Stored data
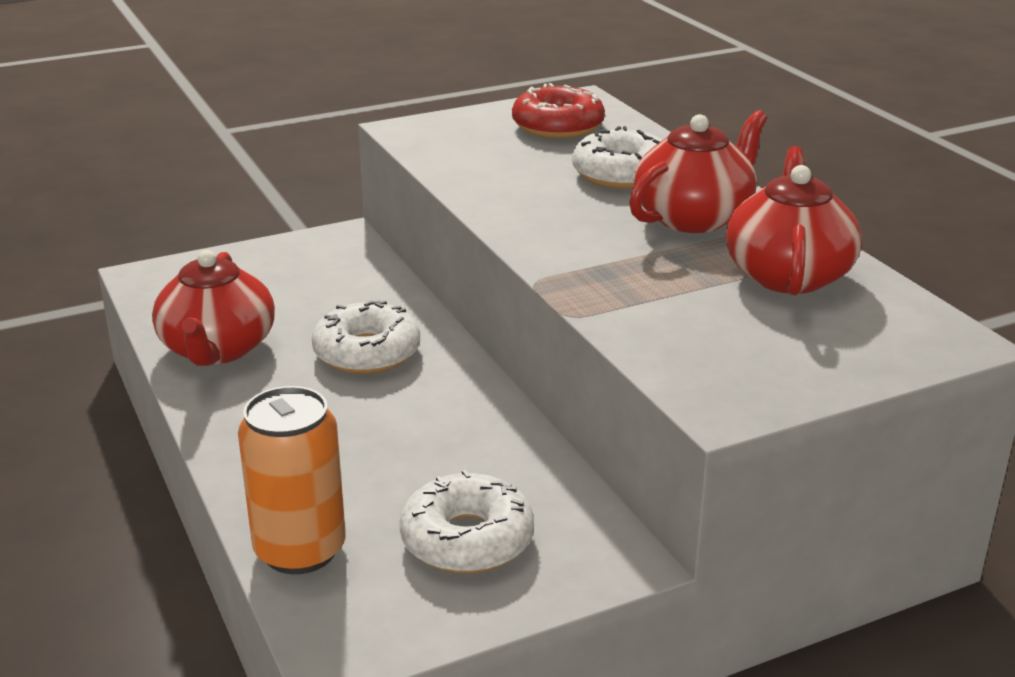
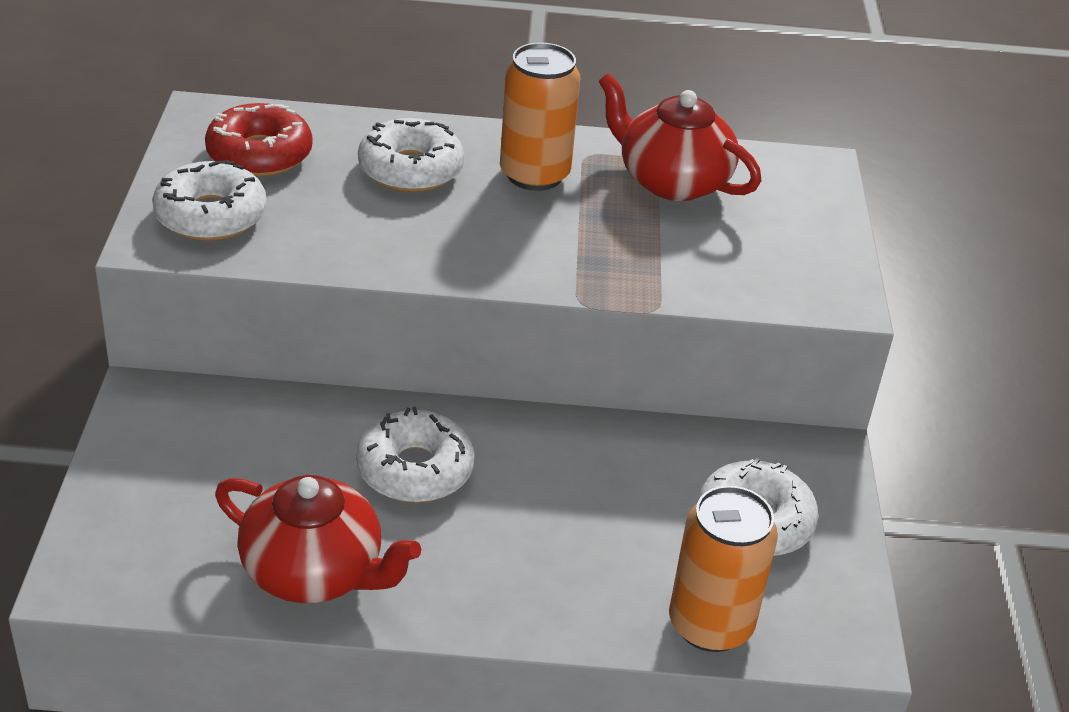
camera: 65 degrees left, 10 degrees up
(459, 134) = (211, 216): none -> white donut
(694, 217) = (534, 174): red teapot -> orange can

What the exercise asks
Give back the material word for word, leaving out its pictures.

Exercise output
camera: 65 degrees left, 10 degrees up
(459, 134) = (211, 216): none -> white donut
(694, 217) = (534, 174): red teapot -> orange can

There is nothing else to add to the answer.